• **Input for this task**:
---+---
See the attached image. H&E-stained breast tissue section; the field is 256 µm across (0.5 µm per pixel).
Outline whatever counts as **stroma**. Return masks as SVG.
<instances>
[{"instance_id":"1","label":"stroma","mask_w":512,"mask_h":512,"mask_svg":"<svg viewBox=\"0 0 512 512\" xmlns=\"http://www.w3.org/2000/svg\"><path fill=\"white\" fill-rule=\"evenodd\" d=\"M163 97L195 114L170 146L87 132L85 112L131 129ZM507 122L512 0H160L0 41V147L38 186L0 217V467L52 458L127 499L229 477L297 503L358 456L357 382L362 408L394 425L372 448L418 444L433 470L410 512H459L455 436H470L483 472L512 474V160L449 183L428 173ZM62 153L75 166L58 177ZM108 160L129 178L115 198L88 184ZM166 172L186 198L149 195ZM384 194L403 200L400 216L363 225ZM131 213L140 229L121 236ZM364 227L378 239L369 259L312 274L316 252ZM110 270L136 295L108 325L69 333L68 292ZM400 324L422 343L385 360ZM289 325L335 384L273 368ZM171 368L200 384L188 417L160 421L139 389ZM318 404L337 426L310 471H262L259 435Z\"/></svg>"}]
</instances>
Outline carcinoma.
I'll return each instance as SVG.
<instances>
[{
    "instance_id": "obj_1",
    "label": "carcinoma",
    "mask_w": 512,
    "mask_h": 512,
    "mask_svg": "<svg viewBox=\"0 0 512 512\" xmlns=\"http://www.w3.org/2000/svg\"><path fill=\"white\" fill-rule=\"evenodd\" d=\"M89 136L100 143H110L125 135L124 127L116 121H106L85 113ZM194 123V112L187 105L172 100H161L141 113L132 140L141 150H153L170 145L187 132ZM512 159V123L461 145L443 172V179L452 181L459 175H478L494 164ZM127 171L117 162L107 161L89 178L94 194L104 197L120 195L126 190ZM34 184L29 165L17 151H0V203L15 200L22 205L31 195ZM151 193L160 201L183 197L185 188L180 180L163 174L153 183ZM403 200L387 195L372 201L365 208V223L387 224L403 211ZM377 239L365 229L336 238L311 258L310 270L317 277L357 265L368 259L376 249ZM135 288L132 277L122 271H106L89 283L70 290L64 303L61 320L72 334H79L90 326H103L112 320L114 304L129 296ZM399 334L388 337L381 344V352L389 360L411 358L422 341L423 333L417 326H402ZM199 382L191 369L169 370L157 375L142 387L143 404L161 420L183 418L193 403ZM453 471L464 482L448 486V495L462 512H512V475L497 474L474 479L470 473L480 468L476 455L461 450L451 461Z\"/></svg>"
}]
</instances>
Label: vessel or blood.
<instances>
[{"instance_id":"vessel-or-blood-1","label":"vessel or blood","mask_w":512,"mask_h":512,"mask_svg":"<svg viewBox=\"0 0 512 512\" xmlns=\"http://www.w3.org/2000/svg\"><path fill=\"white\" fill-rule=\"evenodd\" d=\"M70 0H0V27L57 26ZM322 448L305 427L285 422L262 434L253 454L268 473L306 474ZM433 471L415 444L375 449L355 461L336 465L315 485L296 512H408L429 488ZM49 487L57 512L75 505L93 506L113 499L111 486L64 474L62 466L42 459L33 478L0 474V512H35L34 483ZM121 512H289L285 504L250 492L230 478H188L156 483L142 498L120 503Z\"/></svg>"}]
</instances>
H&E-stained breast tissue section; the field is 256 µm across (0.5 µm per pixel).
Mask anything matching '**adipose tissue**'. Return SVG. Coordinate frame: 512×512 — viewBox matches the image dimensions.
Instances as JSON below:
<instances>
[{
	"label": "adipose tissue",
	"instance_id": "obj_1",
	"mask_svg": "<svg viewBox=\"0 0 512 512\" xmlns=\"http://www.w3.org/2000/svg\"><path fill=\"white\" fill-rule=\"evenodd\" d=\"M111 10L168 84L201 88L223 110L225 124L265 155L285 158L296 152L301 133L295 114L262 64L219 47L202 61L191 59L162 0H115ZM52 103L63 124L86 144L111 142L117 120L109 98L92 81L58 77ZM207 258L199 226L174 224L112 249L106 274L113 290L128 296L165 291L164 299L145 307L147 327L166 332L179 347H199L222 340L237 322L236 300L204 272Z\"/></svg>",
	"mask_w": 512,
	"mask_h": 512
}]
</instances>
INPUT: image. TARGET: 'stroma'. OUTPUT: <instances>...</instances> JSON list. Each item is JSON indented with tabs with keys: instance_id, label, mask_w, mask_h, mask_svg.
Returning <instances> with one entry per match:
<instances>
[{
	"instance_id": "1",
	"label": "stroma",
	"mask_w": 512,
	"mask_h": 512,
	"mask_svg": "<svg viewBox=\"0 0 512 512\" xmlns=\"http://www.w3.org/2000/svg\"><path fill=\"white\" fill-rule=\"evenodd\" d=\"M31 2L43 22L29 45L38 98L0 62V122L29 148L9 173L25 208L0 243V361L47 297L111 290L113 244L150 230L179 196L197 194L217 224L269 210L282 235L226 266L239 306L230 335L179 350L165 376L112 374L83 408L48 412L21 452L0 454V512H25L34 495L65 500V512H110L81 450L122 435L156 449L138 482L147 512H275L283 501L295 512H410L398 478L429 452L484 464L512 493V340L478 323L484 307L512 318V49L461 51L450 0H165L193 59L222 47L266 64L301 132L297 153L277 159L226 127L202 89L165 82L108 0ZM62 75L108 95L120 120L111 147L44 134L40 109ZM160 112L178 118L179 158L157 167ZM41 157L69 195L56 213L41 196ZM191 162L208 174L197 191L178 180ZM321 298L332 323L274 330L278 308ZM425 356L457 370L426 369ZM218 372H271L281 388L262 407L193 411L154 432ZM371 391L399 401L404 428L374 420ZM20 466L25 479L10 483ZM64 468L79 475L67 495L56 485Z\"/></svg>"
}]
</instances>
---+---
• **Task description**:
Tally the lines of the listing above that include the word "across". Answer with the number alone.

• **Worked answer**:
2